(Supplied entries begins)

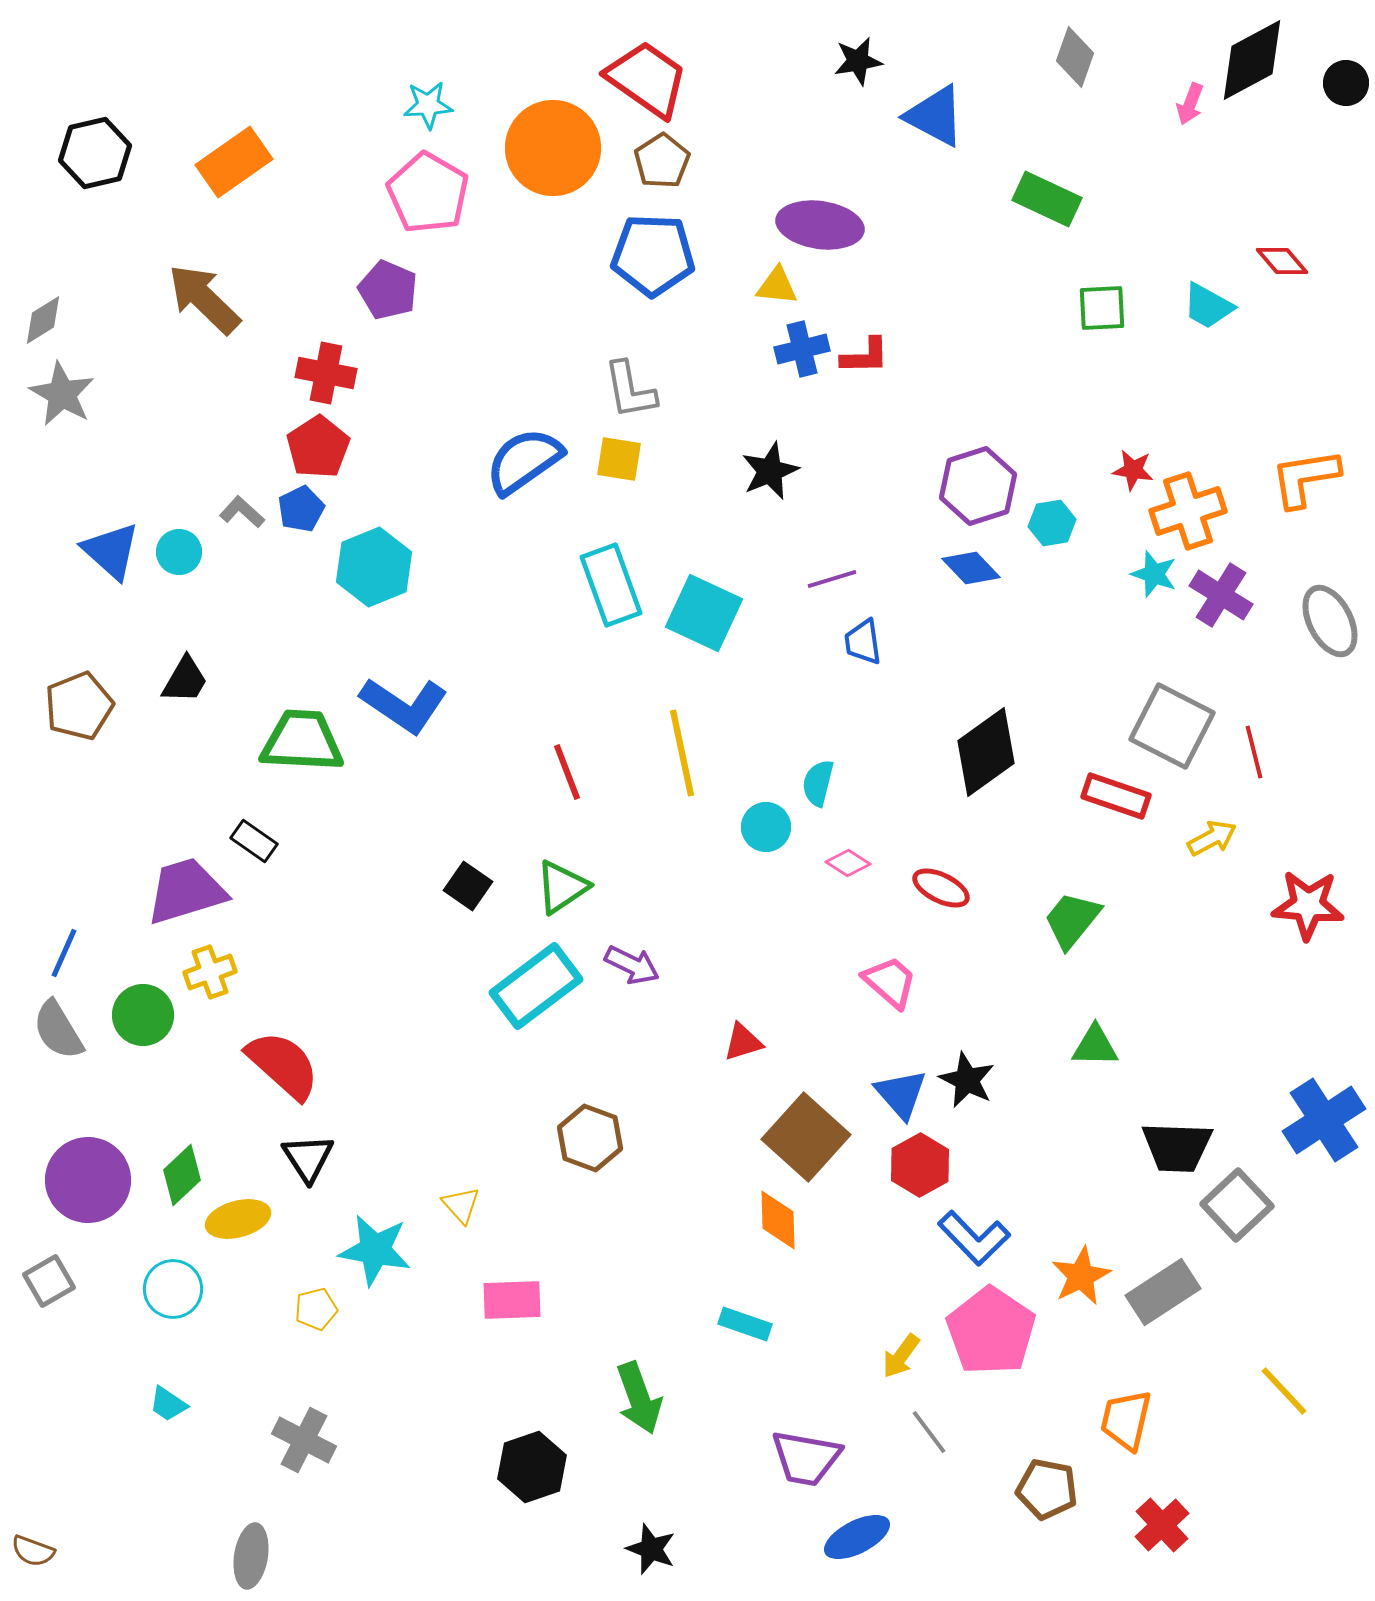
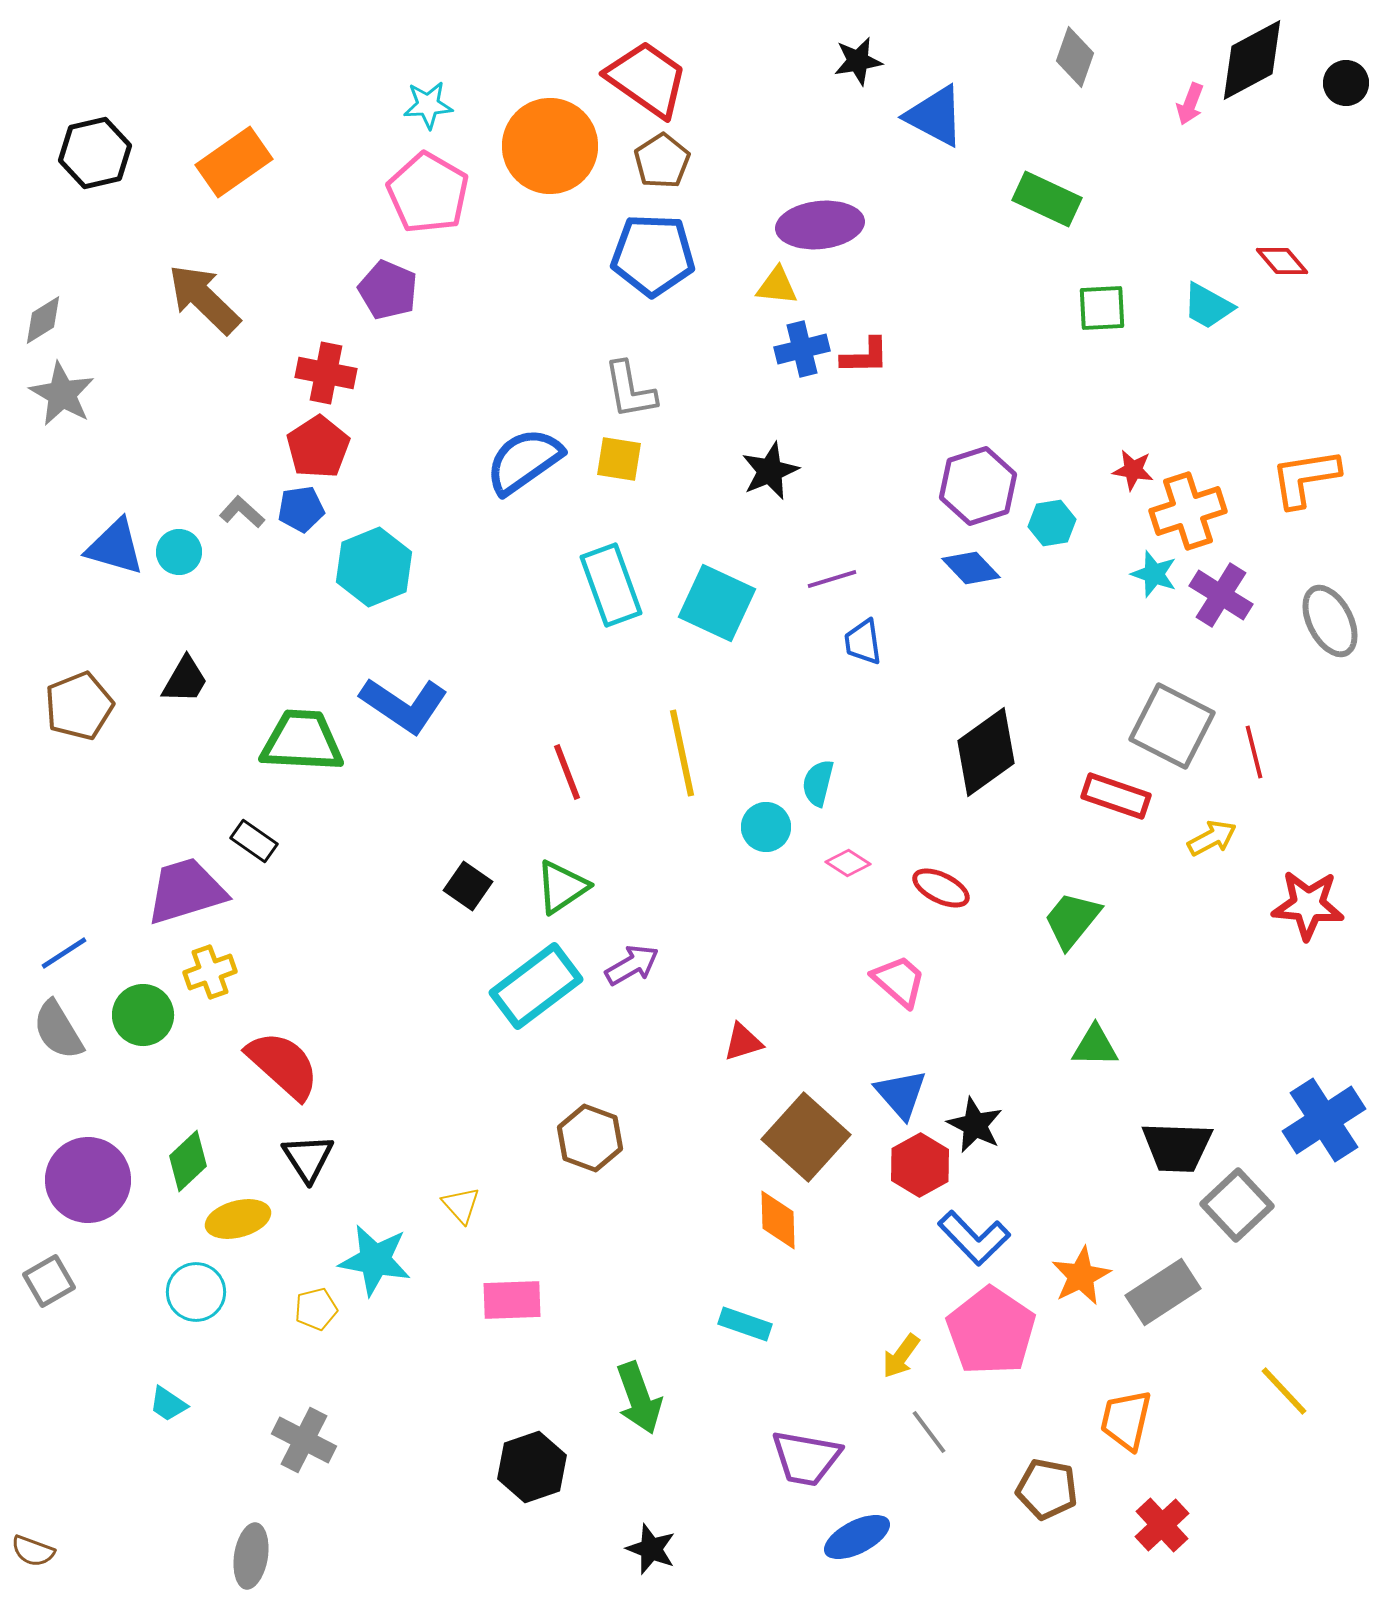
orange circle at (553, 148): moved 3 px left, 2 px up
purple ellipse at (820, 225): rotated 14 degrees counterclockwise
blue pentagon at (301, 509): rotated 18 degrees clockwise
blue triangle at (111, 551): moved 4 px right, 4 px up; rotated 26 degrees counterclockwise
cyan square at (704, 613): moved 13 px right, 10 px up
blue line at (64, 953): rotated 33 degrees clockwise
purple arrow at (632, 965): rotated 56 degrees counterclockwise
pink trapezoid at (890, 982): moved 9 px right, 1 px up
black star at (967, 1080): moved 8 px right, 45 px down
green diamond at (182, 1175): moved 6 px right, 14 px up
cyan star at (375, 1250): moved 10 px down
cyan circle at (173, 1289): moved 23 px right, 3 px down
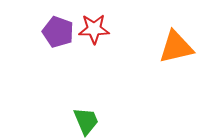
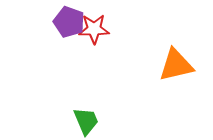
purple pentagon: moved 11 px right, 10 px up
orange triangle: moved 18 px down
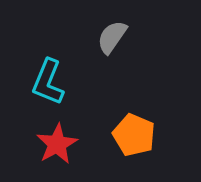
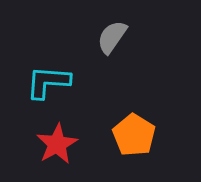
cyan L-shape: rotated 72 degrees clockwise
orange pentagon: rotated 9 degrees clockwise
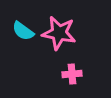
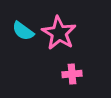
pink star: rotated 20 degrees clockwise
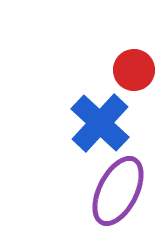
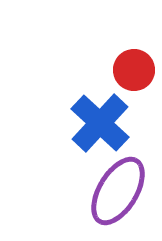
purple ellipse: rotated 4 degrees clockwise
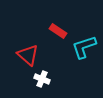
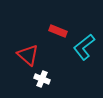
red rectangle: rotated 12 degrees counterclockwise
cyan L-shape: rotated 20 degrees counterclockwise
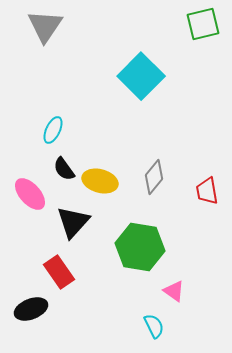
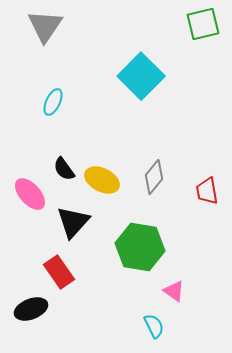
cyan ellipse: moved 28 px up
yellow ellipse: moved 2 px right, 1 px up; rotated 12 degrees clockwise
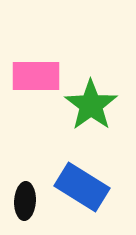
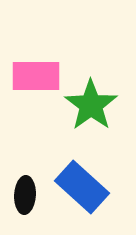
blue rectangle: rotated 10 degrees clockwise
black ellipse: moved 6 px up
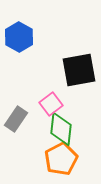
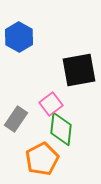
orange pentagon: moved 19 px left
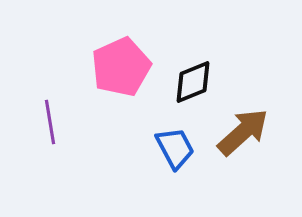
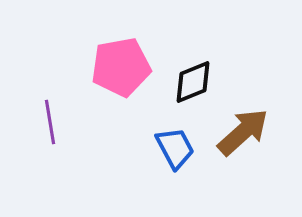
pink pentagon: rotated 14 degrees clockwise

(Supplied entries ends)

Write down all the entries exactly, but not the pictures they hold.

orange circle at (553, 148): moved 3 px left, 2 px up
purple ellipse at (820, 225): rotated 14 degrees counterclockwise
blue pentagon at (301, 509): rotated 18 degrees clockwise
blue triangle at (111, 551): moved 4 px right, 4 px up; rotated 26 degrees counterclockwise
cyan square at (704, 613): moved 13 px right, 10 px up
blue line at (64, 953): rotated 33 degrees clockwise
purple arrow at (632, 965): rotated 56 degrees counterclockwise
pink trapezoid at (890, 982): moved 9 px right, 1 px up
black star at (967, 1080): moved 8 px right, 45 px down
green diamond at (182, 1175): moved 6 px right, 14 px up
cyan star at (375, 1250): moved 10 px down
cyan circle at (173, 1289): moved 23 px right, 3 px down
purple pentagon: moved 11 px right, 10 px up
orange triangle: moved 18 px down
cyan L-shape: rotated 72 degrees clockwise
orange pentagon: rotated 9 degrees clockwise
pink star: rotated 20 degrees clockwise
purple ellipse: rotated 4 degrees clockwise
red rectangle: rotated 12 degrees counterclockwise
cyan L-shape: rotated 20 degrees counterclockwise
cyan ellipse: moved 28 px up
yellow ellipse: moved 2 px right, 1 px up; rotated 12 degrees clockwise
blue rectangle: rotated 10 degrees clockwise
black ellipse: moved 6 px up
orange pentagon: moved 19 px left
pink pentagon: rotated 14 degrees clockwise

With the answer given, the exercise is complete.